====== THE RECORDS ======
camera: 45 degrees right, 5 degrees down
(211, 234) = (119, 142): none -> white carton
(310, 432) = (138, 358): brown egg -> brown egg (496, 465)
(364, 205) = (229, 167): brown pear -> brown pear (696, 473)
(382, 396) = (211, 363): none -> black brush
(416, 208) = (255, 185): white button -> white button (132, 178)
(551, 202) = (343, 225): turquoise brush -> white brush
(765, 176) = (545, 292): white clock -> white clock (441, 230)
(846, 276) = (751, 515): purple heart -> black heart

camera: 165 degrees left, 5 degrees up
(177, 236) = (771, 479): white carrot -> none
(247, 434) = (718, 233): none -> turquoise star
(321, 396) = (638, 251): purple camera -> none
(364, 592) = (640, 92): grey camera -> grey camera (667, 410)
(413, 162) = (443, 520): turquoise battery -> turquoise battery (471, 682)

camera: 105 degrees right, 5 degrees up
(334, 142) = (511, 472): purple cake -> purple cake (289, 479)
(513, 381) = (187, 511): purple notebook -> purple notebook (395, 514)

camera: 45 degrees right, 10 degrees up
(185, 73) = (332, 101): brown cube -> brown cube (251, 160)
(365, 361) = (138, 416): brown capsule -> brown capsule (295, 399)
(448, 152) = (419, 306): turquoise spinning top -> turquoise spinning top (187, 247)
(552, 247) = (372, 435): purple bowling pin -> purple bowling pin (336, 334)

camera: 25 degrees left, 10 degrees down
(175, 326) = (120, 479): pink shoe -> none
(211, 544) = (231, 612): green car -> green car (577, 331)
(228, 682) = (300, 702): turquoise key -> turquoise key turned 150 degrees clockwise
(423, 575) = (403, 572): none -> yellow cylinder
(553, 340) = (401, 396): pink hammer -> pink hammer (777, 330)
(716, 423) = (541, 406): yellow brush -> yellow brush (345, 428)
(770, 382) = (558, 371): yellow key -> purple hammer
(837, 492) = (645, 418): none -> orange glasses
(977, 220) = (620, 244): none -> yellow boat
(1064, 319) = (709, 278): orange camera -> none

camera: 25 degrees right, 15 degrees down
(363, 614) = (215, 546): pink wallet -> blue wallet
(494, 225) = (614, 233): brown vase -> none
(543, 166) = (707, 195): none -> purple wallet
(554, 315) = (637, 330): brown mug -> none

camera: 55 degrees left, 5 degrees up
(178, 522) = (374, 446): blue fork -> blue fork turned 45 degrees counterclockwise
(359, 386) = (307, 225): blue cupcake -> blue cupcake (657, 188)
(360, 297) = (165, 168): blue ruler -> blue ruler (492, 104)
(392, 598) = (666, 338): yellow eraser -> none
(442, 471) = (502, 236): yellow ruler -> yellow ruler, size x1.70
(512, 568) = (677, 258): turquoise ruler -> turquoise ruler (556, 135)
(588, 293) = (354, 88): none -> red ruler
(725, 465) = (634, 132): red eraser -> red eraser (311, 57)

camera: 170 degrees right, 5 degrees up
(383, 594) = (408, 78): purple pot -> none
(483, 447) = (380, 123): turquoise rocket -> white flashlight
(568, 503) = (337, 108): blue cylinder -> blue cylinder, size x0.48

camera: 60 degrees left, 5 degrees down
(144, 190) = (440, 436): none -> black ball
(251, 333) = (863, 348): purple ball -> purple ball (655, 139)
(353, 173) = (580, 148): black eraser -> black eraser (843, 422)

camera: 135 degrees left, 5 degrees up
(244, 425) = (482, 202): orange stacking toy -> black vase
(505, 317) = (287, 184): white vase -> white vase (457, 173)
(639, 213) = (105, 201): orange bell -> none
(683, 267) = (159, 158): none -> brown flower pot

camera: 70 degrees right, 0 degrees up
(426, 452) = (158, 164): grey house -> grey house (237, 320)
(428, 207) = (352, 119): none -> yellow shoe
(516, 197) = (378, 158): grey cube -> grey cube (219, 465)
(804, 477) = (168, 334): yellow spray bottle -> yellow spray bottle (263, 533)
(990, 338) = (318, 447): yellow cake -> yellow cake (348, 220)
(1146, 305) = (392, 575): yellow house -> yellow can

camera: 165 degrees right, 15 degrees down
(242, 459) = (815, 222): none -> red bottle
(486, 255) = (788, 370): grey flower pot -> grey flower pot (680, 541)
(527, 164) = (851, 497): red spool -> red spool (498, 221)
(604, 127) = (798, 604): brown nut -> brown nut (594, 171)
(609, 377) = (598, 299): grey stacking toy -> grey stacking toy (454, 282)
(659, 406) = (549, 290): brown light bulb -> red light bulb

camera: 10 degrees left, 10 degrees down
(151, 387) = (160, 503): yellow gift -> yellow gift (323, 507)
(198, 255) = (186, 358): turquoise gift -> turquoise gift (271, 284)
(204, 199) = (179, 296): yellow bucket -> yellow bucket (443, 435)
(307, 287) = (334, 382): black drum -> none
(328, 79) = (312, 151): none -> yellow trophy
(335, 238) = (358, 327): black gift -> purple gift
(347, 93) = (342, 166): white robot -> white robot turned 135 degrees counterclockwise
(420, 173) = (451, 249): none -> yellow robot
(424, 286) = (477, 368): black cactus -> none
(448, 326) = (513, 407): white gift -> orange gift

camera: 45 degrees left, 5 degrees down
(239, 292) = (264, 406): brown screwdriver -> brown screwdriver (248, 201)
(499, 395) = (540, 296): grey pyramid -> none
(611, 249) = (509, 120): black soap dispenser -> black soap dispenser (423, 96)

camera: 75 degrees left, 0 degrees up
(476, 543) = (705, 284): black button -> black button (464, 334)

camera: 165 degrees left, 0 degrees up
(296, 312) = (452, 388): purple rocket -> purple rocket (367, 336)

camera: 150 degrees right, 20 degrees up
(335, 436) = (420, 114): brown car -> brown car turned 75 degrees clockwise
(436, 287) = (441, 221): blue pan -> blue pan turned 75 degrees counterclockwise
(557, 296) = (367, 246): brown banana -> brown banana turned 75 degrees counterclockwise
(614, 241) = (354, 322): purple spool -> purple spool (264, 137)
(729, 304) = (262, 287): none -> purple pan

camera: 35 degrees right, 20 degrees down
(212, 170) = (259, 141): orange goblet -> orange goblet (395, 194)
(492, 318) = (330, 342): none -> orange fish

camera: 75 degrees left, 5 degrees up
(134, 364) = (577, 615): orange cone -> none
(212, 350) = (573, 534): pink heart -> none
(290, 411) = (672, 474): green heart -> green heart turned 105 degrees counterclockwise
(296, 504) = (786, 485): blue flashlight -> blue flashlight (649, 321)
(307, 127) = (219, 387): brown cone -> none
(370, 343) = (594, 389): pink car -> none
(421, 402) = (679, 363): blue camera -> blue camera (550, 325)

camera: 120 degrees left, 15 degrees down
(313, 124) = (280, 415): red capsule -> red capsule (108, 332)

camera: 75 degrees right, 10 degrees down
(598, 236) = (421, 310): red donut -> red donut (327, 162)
======
**WHAT IS NEEDED:**
Write out exactly the lines above from the line with "(175, 326) = (120, 479): pink shoe -> none" through the line with "(383, 594) = (408, 78): purple pot -> none", both of them included, and leave out all other lines.

**ANSWER TO THE PROBLEM:**
(175, 326) = (120, 479): pink shoe -> none
(211, 544) = (231, 612): green car -> green car (577, 331)
(228, 682) = (300, 702): turquoise key -> turquoise key turned 150 degrees clockwise
(423, 575) = (403, 572): none -> yellow cylinder
(553, 340) = (401, 396): pink hammer -> pink hammer (777, 330)
(716, 423) = (541, 406): yellow brush -> yellow brush (345, 428)
(770, 382) = (558, 371): yellow key -> purple hammer
(837, 492) = (645, 418): none -> orange glasses
(977, 220) = (620, 244): none -> yellow boat
(1064, 319) = (709, 278): orange camera -> none

camera: 25 degrees right, 15 degrees down
(363, 614) = (215, 546): pink wallet -> blue wallet
(494, 225) = (614, 233): brown vase -> none
(543, 166) = (707, 195): none -> purple wallet
(554, 315) = (637, 330): brown mug -> none

camera: 55 degrees left, 5 degrees up
(178, 522) = (374, 446): blue fork -> blue fork turned 45 degrees counterclockwise
(359, 386) = (307, 225): blue cupcake -> blue cupcake (657, 188)
(360, 297) = (165, 168): blue ruler -> blue ruler (492, 104)
(392, 598) = (666, 338): yellow eraser -> none
(442, 471) = (502, 236): yellow ruler -> yellow ruler, size x1.70
(512, 568) = (677, 258): turquoise ruler -> turquoise ruler (556, 135)
(588, 293) = (354, 88): none -> red ruler
(725, 465) = (634, 132): red eraser -> red eraser (311, 57)

camera: 170 degrees right, 5 degrees up
(383, 594) = (408, 78): purple pot -> none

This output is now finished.